■ **Input for this task**
— start —

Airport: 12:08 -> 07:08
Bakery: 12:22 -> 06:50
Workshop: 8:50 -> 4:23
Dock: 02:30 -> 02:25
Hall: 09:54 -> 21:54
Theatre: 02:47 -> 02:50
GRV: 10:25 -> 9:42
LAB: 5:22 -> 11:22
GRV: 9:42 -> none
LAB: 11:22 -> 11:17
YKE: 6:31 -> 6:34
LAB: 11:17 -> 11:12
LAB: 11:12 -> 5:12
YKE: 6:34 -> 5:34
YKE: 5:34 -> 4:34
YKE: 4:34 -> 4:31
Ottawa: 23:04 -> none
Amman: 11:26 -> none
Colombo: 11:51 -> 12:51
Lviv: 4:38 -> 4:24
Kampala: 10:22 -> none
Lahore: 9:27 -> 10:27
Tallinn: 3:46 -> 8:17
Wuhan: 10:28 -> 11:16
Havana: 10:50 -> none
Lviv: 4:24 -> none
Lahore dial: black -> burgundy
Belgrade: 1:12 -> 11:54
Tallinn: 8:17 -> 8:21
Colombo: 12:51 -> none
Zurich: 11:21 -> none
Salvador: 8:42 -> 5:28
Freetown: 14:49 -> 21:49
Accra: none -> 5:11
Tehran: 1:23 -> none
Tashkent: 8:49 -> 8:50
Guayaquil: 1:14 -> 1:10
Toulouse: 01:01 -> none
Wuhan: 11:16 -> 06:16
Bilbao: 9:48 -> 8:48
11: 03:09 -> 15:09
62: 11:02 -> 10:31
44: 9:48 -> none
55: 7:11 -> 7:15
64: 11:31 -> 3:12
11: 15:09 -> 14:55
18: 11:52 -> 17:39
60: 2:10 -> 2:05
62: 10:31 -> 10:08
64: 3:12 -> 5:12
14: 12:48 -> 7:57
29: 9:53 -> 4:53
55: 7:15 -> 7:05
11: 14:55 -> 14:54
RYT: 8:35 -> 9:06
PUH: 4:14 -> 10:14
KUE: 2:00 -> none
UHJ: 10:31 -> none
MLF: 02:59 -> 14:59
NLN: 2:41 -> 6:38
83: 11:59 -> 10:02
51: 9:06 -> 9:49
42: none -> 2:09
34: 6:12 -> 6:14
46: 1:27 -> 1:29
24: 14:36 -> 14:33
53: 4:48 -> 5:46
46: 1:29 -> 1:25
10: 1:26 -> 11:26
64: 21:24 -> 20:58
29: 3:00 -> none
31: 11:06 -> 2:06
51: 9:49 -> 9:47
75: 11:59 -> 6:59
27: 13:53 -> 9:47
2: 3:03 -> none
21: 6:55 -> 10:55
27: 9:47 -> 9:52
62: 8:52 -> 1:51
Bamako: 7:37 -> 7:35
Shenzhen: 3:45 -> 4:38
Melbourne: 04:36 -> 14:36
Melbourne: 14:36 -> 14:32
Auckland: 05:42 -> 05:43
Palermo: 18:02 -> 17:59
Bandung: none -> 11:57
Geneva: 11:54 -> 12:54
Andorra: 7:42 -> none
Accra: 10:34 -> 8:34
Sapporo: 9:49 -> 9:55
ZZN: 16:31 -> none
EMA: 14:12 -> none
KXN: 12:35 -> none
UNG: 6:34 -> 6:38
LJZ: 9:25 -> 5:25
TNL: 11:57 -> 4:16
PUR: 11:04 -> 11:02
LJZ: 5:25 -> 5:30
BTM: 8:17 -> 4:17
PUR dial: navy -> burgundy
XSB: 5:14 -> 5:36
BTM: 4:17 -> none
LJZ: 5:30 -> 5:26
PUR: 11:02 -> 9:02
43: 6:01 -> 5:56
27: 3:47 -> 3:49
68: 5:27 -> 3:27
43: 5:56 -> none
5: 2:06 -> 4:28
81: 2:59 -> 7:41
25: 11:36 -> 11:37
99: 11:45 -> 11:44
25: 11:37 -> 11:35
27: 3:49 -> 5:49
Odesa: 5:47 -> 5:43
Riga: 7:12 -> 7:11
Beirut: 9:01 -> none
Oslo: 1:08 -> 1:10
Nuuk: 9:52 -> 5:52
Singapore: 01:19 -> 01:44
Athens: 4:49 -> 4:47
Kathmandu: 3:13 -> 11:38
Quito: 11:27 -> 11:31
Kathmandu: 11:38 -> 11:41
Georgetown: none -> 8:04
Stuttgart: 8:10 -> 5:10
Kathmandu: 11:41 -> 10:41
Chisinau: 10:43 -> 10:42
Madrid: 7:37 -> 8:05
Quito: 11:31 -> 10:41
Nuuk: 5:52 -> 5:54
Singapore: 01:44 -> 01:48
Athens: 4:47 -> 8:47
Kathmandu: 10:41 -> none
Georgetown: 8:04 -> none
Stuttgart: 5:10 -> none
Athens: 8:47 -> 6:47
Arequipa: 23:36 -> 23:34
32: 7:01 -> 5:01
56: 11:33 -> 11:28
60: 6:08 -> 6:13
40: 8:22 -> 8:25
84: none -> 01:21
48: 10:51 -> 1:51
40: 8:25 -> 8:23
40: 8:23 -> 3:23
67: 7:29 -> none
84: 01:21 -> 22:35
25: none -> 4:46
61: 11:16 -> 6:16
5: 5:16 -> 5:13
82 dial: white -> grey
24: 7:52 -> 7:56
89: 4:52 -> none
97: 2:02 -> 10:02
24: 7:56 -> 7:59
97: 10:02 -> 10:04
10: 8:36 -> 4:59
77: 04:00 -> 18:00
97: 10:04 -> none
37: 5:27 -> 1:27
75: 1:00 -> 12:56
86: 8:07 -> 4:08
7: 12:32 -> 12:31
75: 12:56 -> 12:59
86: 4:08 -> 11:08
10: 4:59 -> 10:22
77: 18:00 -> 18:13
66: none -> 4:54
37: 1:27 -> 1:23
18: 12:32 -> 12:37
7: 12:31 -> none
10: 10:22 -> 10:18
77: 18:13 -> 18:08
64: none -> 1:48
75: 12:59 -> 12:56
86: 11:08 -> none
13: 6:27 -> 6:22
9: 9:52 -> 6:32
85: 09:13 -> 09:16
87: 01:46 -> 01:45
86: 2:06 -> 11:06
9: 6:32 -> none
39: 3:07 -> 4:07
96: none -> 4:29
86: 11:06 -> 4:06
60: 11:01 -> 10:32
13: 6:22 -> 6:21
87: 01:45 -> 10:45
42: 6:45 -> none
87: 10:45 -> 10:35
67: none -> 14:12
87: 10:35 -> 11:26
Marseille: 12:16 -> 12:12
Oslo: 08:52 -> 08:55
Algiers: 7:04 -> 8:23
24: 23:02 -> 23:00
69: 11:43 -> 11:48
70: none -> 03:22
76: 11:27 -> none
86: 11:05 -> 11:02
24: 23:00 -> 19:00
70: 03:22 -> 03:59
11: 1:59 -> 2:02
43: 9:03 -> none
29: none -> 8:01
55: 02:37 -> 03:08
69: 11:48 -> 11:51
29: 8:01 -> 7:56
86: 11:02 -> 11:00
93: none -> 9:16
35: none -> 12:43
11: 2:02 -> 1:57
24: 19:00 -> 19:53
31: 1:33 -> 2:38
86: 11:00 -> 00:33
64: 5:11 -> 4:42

— end —

■ **Given request**
Output every line above verbatim, keeping the original order and format.

■ **Right answer**
Airport: 12:08 -> 07:08
Bakery: 12:22 -> 06:50
Workshop: 8:50 -> 4:23
Dock: 02:30 -> 02:25
Hall: 09:54 -> 21:54
Theatre: 02:47 -> 02:50
GRV: 10:25 -> 9:42
LAB: 5:22 -> 11:22
GRV: 9:42 -> none
LAB: 11:22 -> 11:17
YKE: 6:31 -> 6:34
LAB: 11:17 -> 11:12
LAB: 11:12 -> 5:12
YKE: 6:34 -> 5:34
YKE: 5:34 -> 4:34
YKE: 4:34 -> 4:31
Ottawa: 23:04 -> none
Amman: 11:26 -> none
Colombo: 11:51 -> 12:51
Lviv: 4:38 -> 4:24
Kampala: 10:22 -> none
Lahore: 9:27 -> 10:27
Tallinn: 3:46 -> 8:17
Wuhan: 10:28 -> 11:16
Havana: 10:50 -> none
Lviv: 4:24 -> none
Lahore dial: black -> burgundy
Belgrade: 1:12 -> 11:54
Tallinn: 8:17 -> 8:21
Colombo: 12:51 -> none
Zurich: 11:21 -> none
Salvador: 8:42 -> 5:28
Freetown: 14:49 -> 21:49
Accra: none -> 5:11
Tehran: 1:23 -> none
Tashkent: 8:49 -> 8:50
Guayaquil: 1:14 -> 1:10
Toulouse: 01:01 -> none
Wuhan: 11:16 -> 06:16
Bilbao: 9:48 -> 8:48
11: 03:09 -> 15:09
62: 11:02 -> 10:31
44: 9:48 -> none
55: 7:11 -> 7:15
64: 11:31 -> 3:12
11: 15:09 -> 14:55
18: 11:52 -> 17:39
60: 2:10 -> 2:05
62: 10:31 -> 10:08
64: 3:12 -> 5:12
14: 12:48 -> 7:57
29: 9:53 -> 4:53
55: 7:15 -> 7:05
11: 14:55 -> 14:54
RYT: 8:35 -> 9:06
PUH: 4:14 -> 10:14
KUE: 2:00 -> none
UHJ: 10:31 -> none
MLF: 02:59 -> 14:59
NLN: 2:41 -> 6:38
83: 11:59 -> 10:02
51: 9:06 -> 9:49
42: none -> 2:09
34: 6:12 -> 6:14
46: 1:27 -> 1:29
24: 14:36 -> 14:33
53: 4:48 -> 5:46
46: 1:29 -> 1:25
10: 1:26 -> 11:26
64: 21:24 -> 20:58
29: 3:00 -> none
31: 11:06 -> 2:06
51: 9:49 -> 9:47
75: 11:59 -> 6:59
27: 13:53 -> 9:47
2: 3:03 -> none
21: 6:55 -> 10:55
27: 9:47 -> 9:52
62: 8:52 -> 1:51
Bamako: 7:37 -> 7:35
Shenzhen: 3:45 -> 4:38
Melbourne: 04:36 -> 14:36
Melbourne: 14:36 -> 14:32
Auckland: 05:42 -> 05:43
Palermo: 18:02 -> 17:59
Bandung: none -> 11:57
Geneva: 11:54 -> 12:54
Andorra: 7:42 -> none
Accra: 10:34 -> 8:34
Sapporo: 9:49 -> 9:55
ZZN: 16:31 -> none
EMA: 14:12 -> none
KXN: 12:35 -> none
UNG: 6:34 -> 6:38
LJZ: 9:25 -> 5:25
TNL: 11:57 -> 4:16
PUR: 11:04 -> 11:02
LJZ: 5:25 -> 5:30
BTM: 8:17 -> 4:17
PUR dial: navy -> burgundy
XSB: 5:14 -> 5:36
BTM: 4:17 -> none
LJZ: 5:30 -> 5:26
PUR: 11:02 -> 9:02
43: 6:01 -> 5:56
27: 3:47 -> 3:49
68: 5:27 -> 3:27
43: 5:56 -> none
5: 2:06 -> 4:28
81: 2:59 -> 7:41
25: 11:36 -> 11:37
99: 11:45 -> 11:44
25: 11:37 -> 11:35
27: 3:49 -> 5:49
Odesa: 5:47 -> 5:43
Riga: 7:12 -> 7:11
Beirut: 9:01 -> none
Oslo: 1:08 -> 1:10
Nuuk: 9:52 -> 5:52
Singapore: 01:19 -> 01:44
Athens: 4:49 -> 4:47
Kathmandu: 3:13 -> 11:38
Quito: 11:27 -> 11:31
Kathmandu: 11:38 -> 11:41
Georgetown: none -> 8:04
Stuttgart: 8:10 -> 5:10
Kathmandu: 11:41 -> 10:41
Chisinau: 10:43 -> 10:42
Madrid: 7:37 -> 8:05
Quito: 11:31 -> 10:41
Nuuk: 5:52 -> 5:54
Singapore: 01:44 -> 01:48
Athens: 4:47 -> 8:47
Kathmandu: 10:41 -> none
Georgetown: 8:04 -> none
Stuttgart: 5:10 -> none
Athens: 8:47 -> 6:47
Arequipa: 23:36 -> 23:34
32: 7:01 -> 5:01
56: 11:33 -> 11:28
60: 6:08 -> 6:13
40: 8:22 -> 8:25
84: none -> 01:21
48: 10:51 -> 1:51
40: 8:25 -> 8:23
40: 8:23 -> 3:23
67: 7:29 -> none
84: 01:21 -> 22:35
25: none -> 4:46
61: 11:16 -> 6:16
5: 5:16 -> 5:13
82 dial: white -> grey
24: 7:52 -> 7:56
89: 4:52 -> none
97: 2:02 -> 10:02
24: 7:56 -> 7:59
97: 10:02 -> 10:04
10: 8:36 -> 4:59
77: 04:00 -> 18:00
97: 10:04 -> none
37: 5:27 -> 1:27
75: 1:00 -> 12:56
86: 8:07 -> 4:08
7: 12:32 -> 12:31
75: 12:56 -> 12:59
86: 4:08 -> 11:08
10: 4:59 -> 10:22
77: 18:00 -> 18:13
66: none -> 4:54
37: 1:27 -> 1:23
18: 12:32 -> 12:37
7: 12:31 -> none
10: 10:22 -> 10:18
77: 18:13 -> 18:08
64: none -> 1:48
75: 12:59 -> 12:56
86: 11:08 -> none
13: 6:27 -> 6:22
9: 9:52 -> 6:32
85: 09:13 -> 09:16
87: 01:46 -> 01:45
86: 2:06 -> 11:06
9: 6:32 -> none
39: 3:07 -> 4:07
96: none -> 4:29
86: 11:06 -> 4:06
60: 11:01 -> 10:32
13: 6:22 -> 6:21
87: 01:45 -> 10:45
42: 6:45 -> none
87: 10:45 -> 10:35
67: none -> 14:12
87: 10:35 -> 11:26
Marseille: 12:16 -> 12:12
Oslo: 08:52 -> 08:55
Algiers: 7:04 -> 8:23
24: 23:02 -> 23:00
69: 11:43 -> 11:48
70: none -> 03:22
76: 11:27 -> none
86: 11:05 -> 11:02
24: 23:00 -> 19:00
70: 03:22 -> 03:59
11: 1:59 -> 2:02
43: 9:03 -> none
29: none -> 8:01
55: 02:37 -> 03:08
69: 11:48 -> 11:51
29: 8:01 -> 7:56
86: 11:02 -> 11:00
93: none -> 9:16
35: none -> 12:43
11: 2:02 -> 1:57
24: 19:00 -> 19:53
31: 1:33 -> 2:38
86: 11:00 -> 00:33
64: 5:11 -> 4:42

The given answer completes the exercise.